▸ To do
Go through the entries below line by line and count those containing "LIGHT"; the answer is that count alone.

▸ Change detection outputs

::::::::

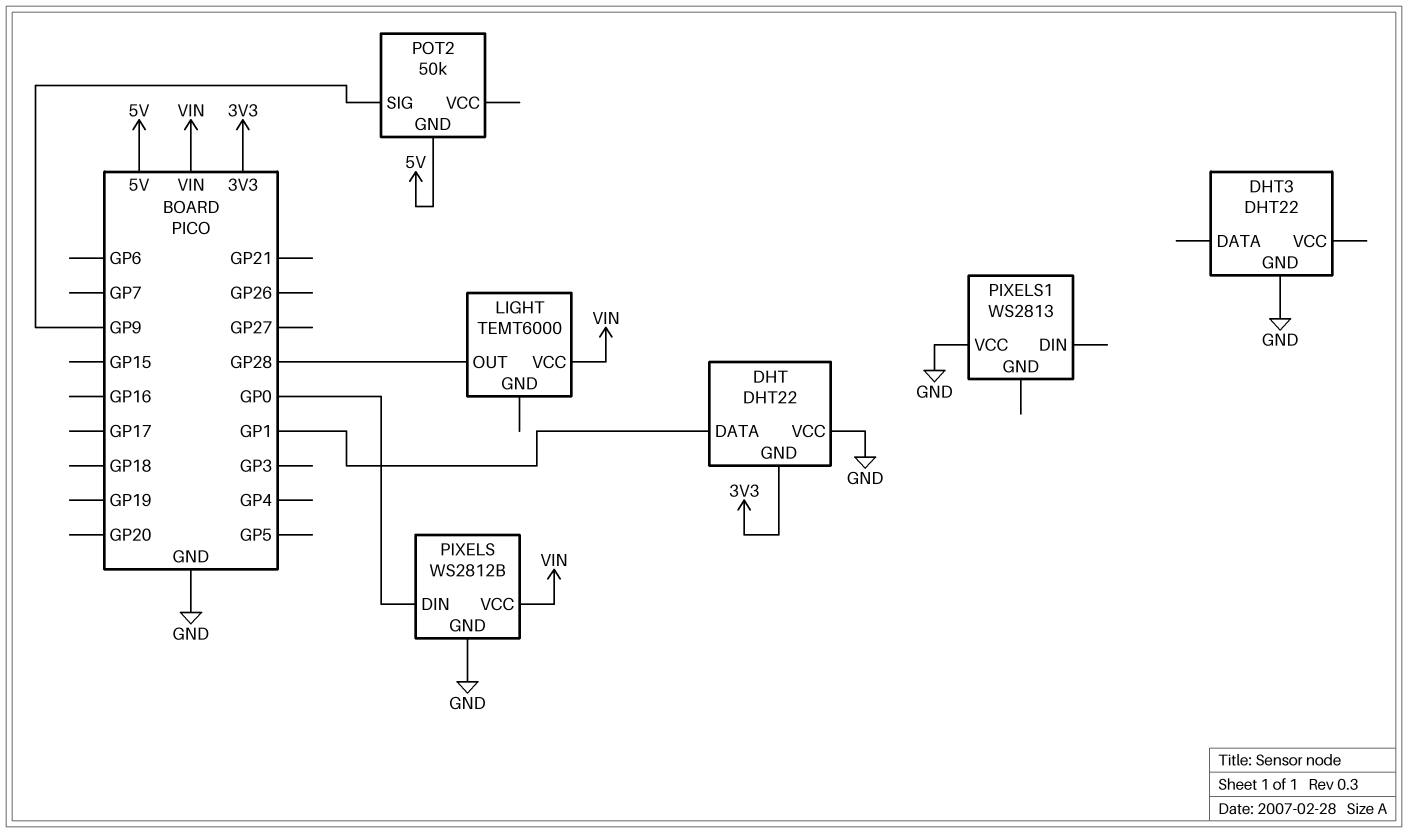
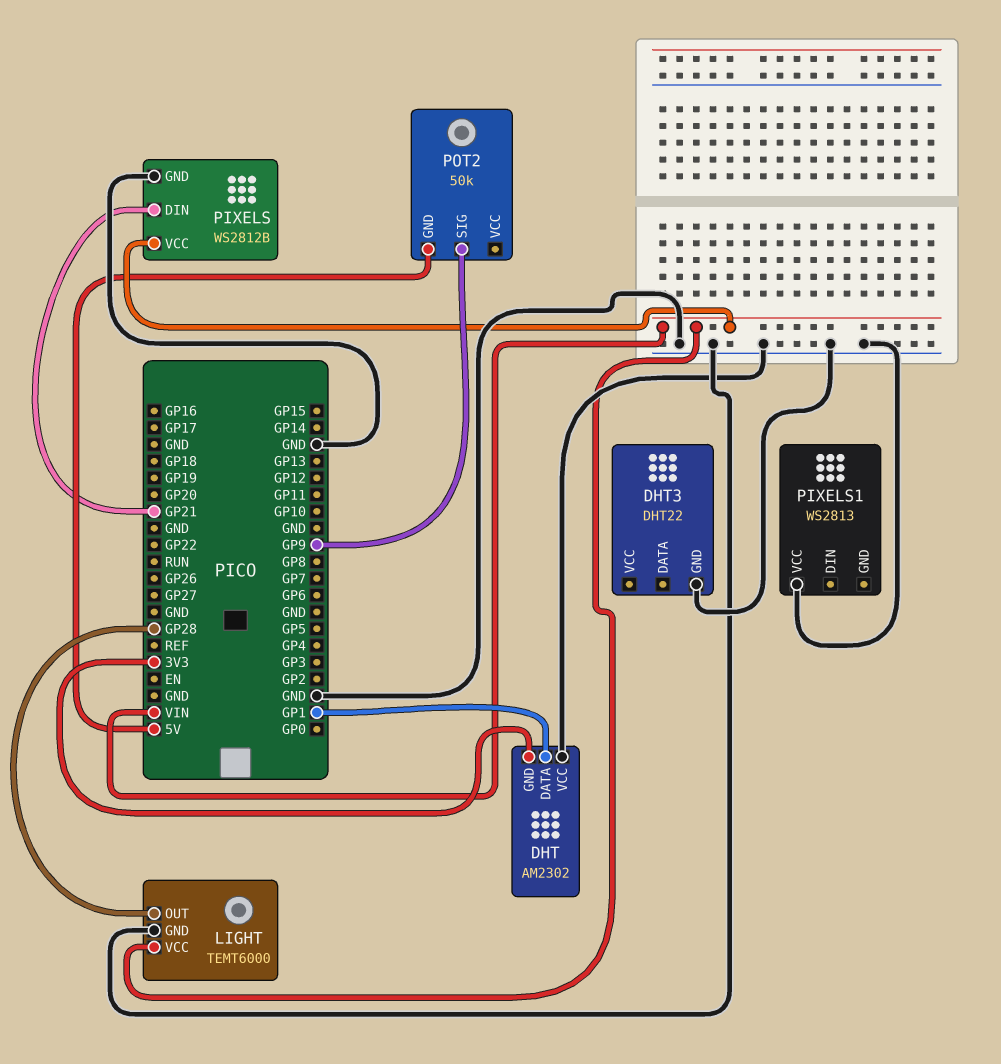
DHT: DHT22 -> AM2302
LIGHT pin GND: none -> GND
PIXELS pin DIN: GP0 -> GP21

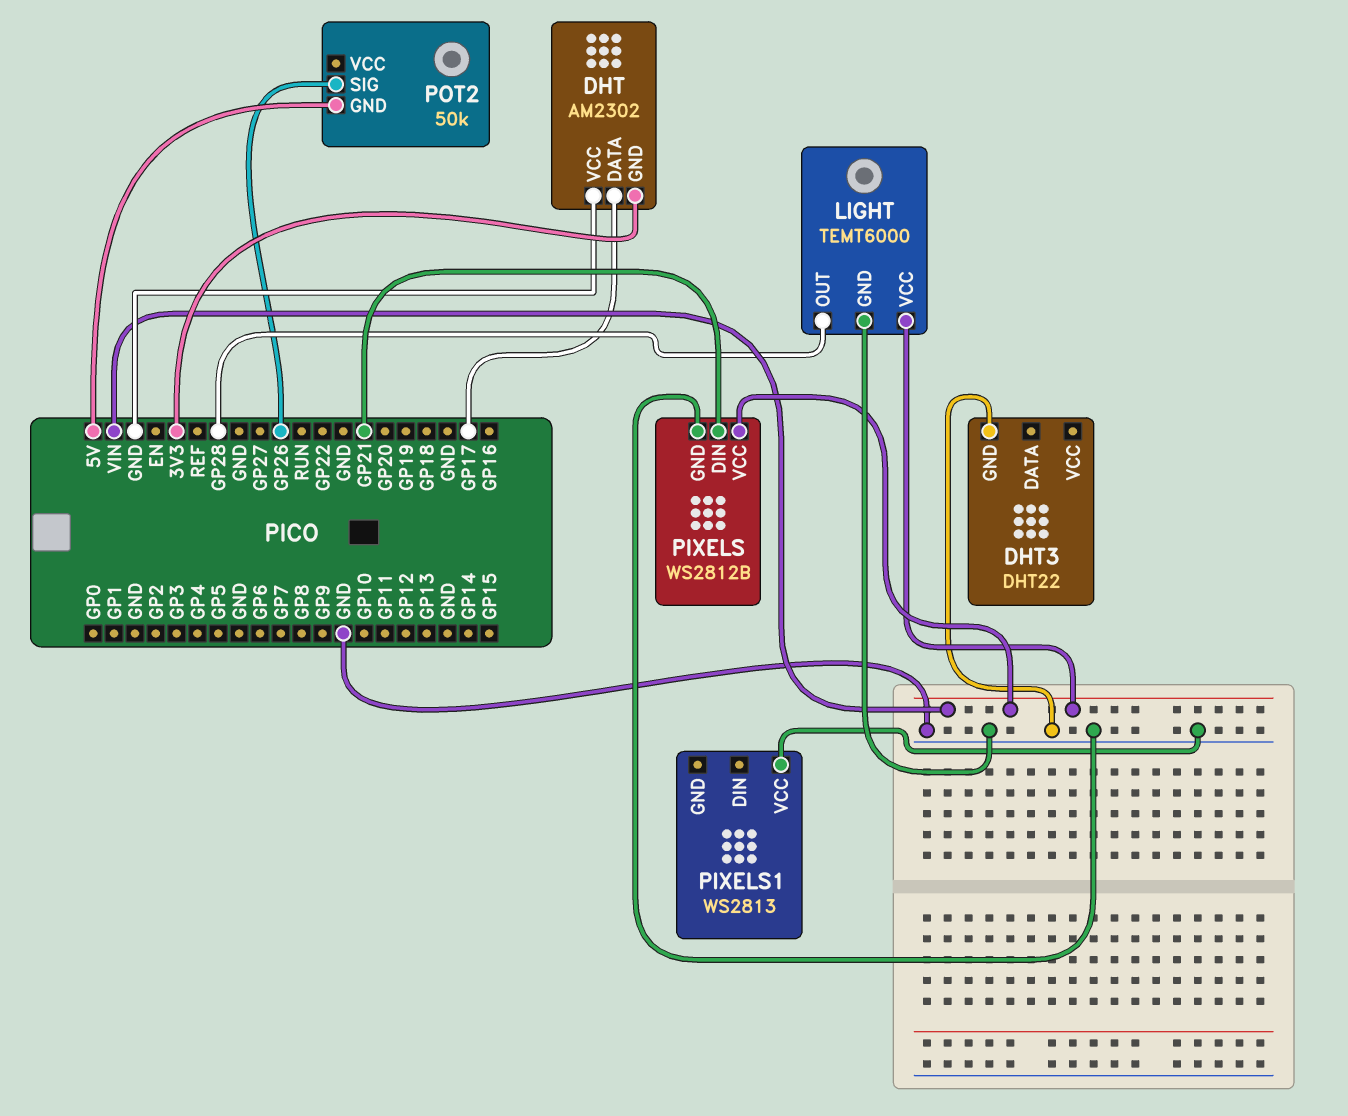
DHT pin DATA: GP1 -> GP17
POT2 pin SIG: GP9 -> GP26

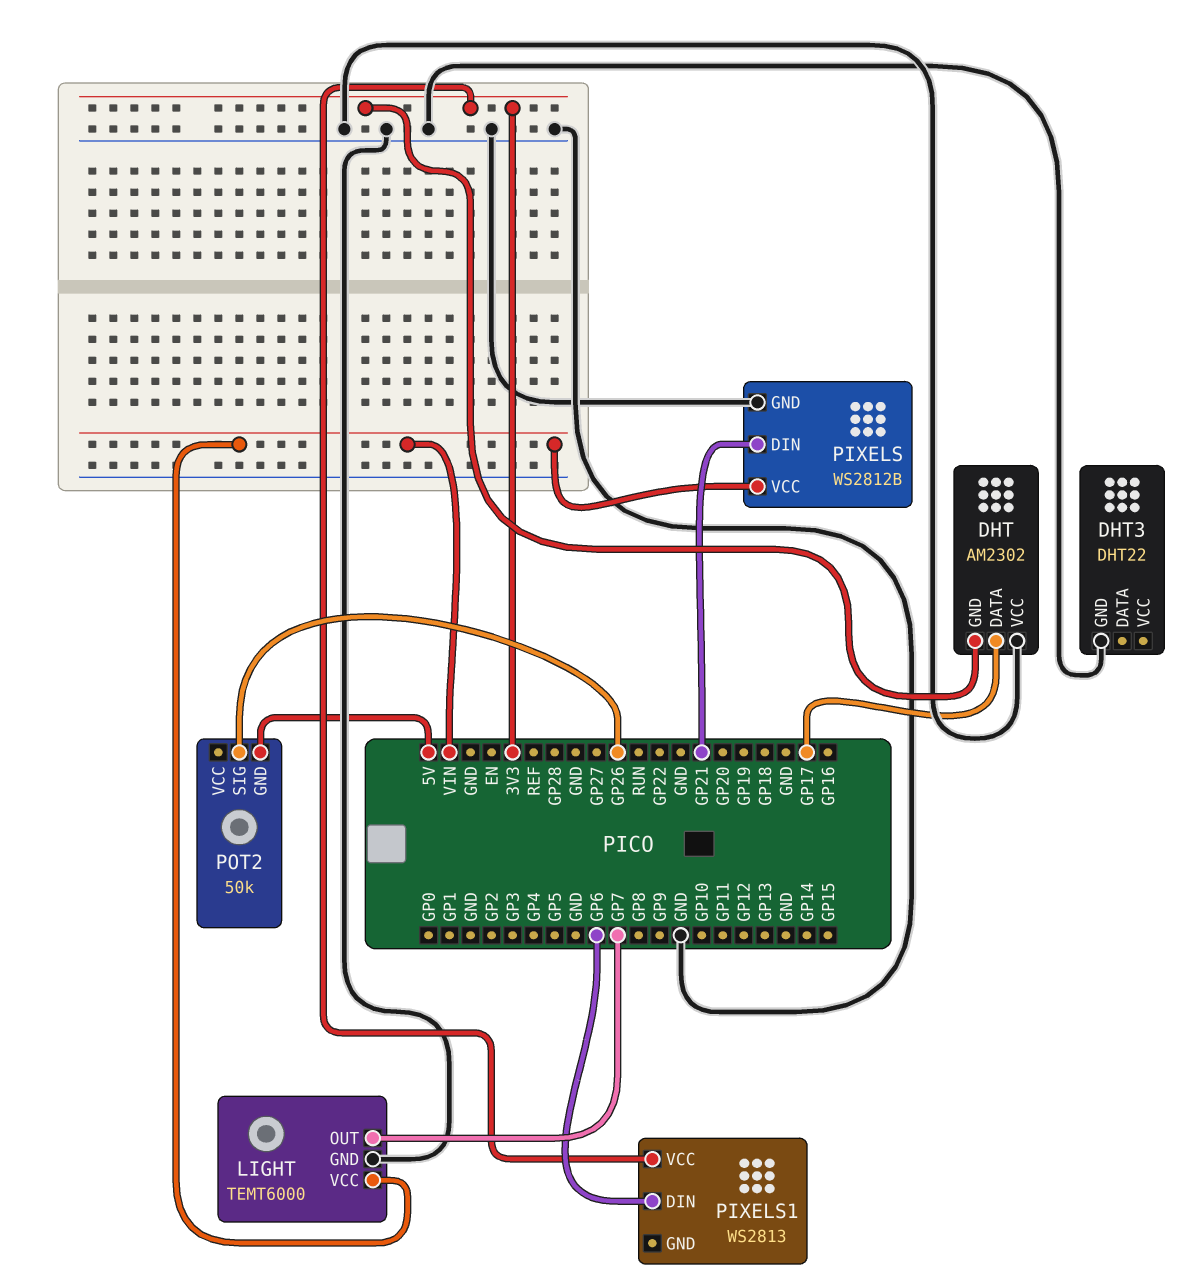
LIGHT pin OUT: GP28 -> GP7
PIXELS1 pin DIN: none -> GP6
PIXELS1 pin VCC: GND -> 3V3

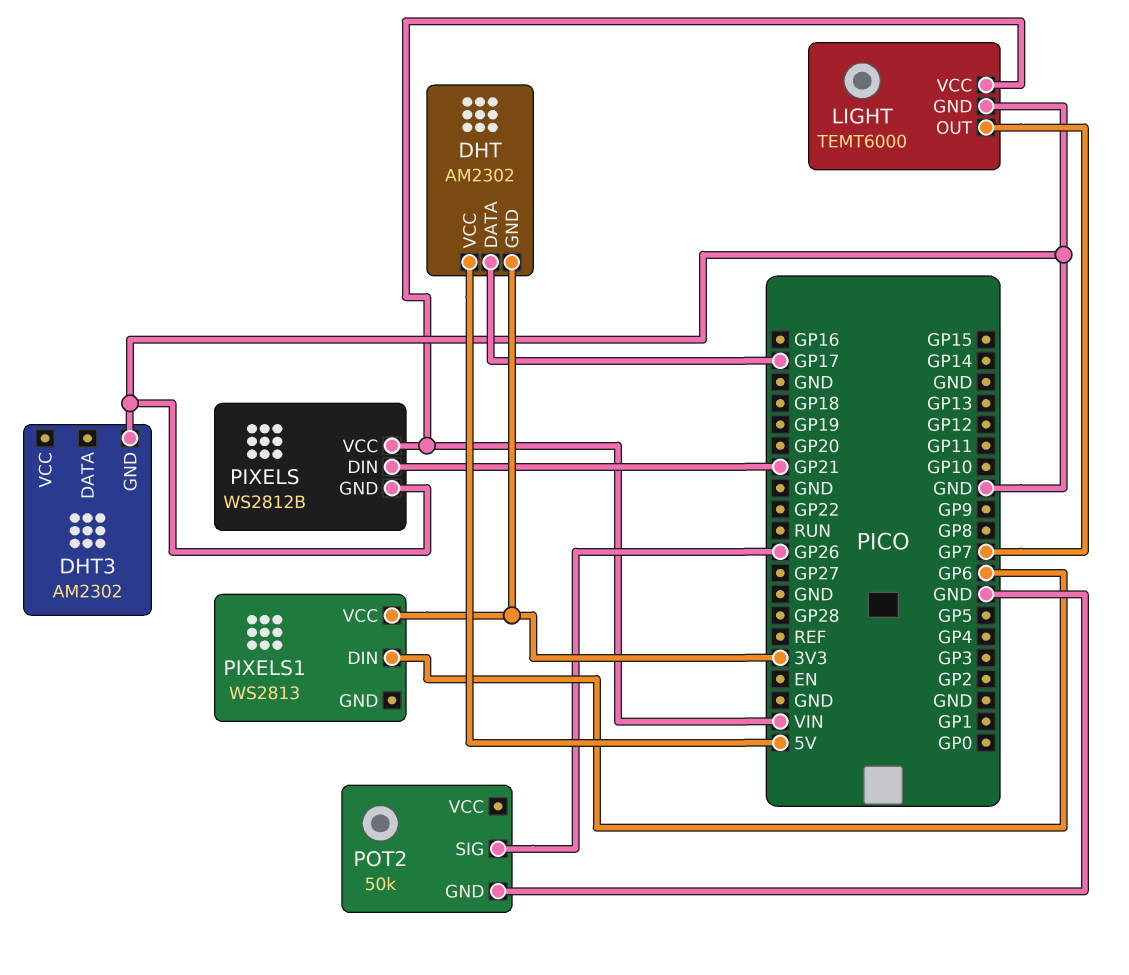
DHT pin VCC: GND -> 5V
DHT3: DHT22 -> AM2302
POT2 pin GND: 5V -> GND

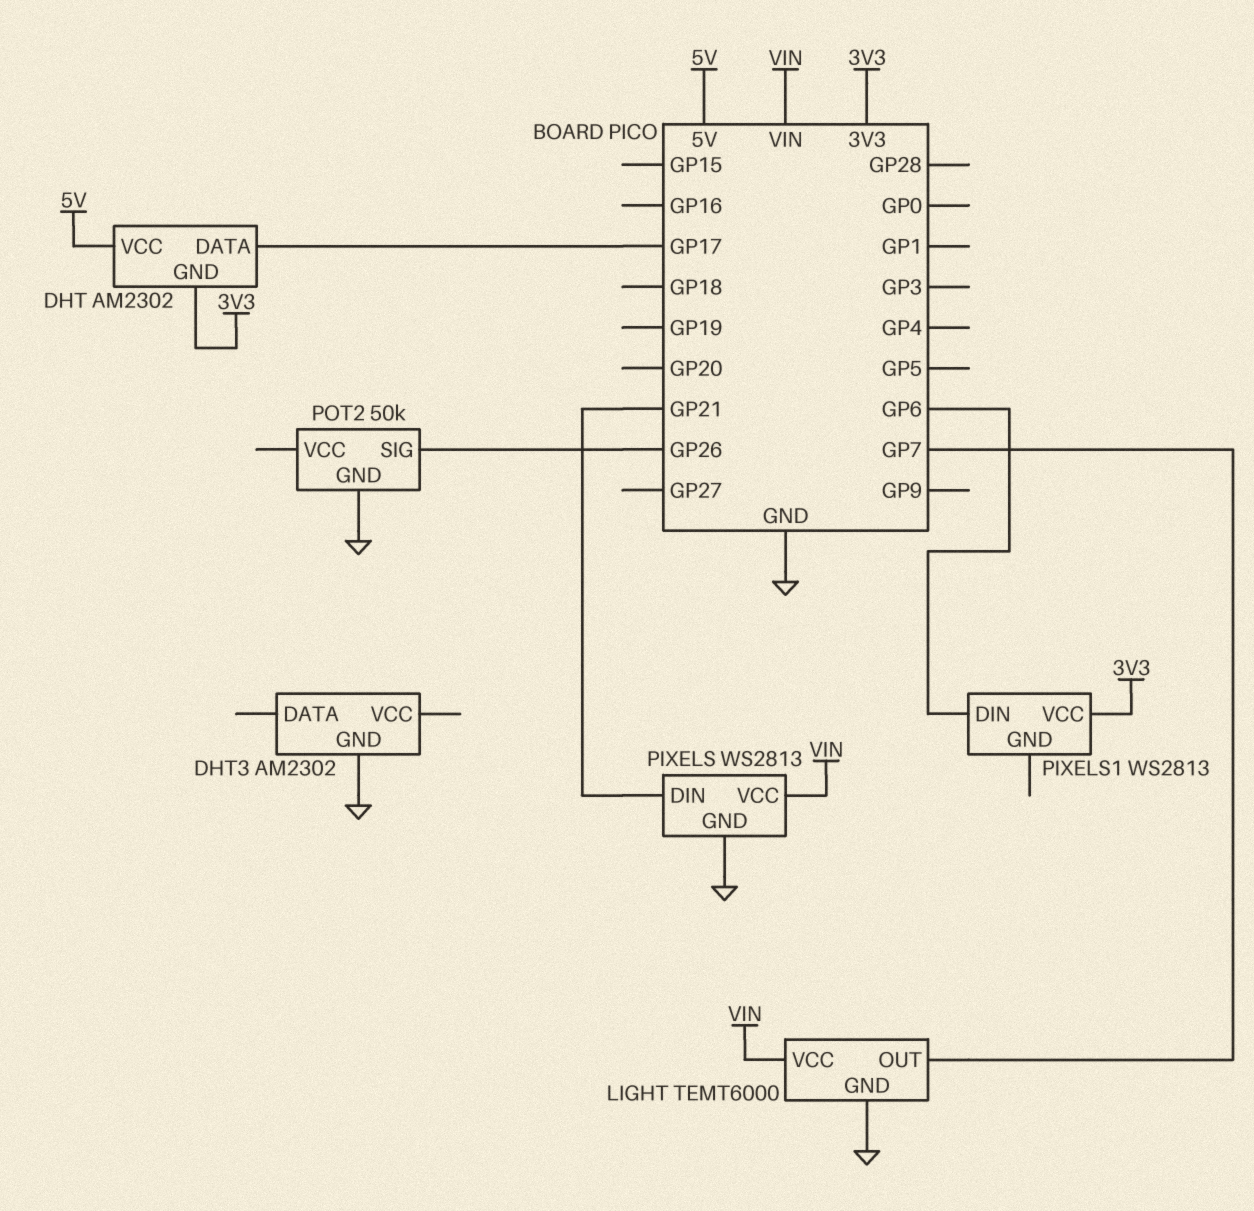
PIXELS: WS2812B -> WS2813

::::::::

▸ Worked solution
2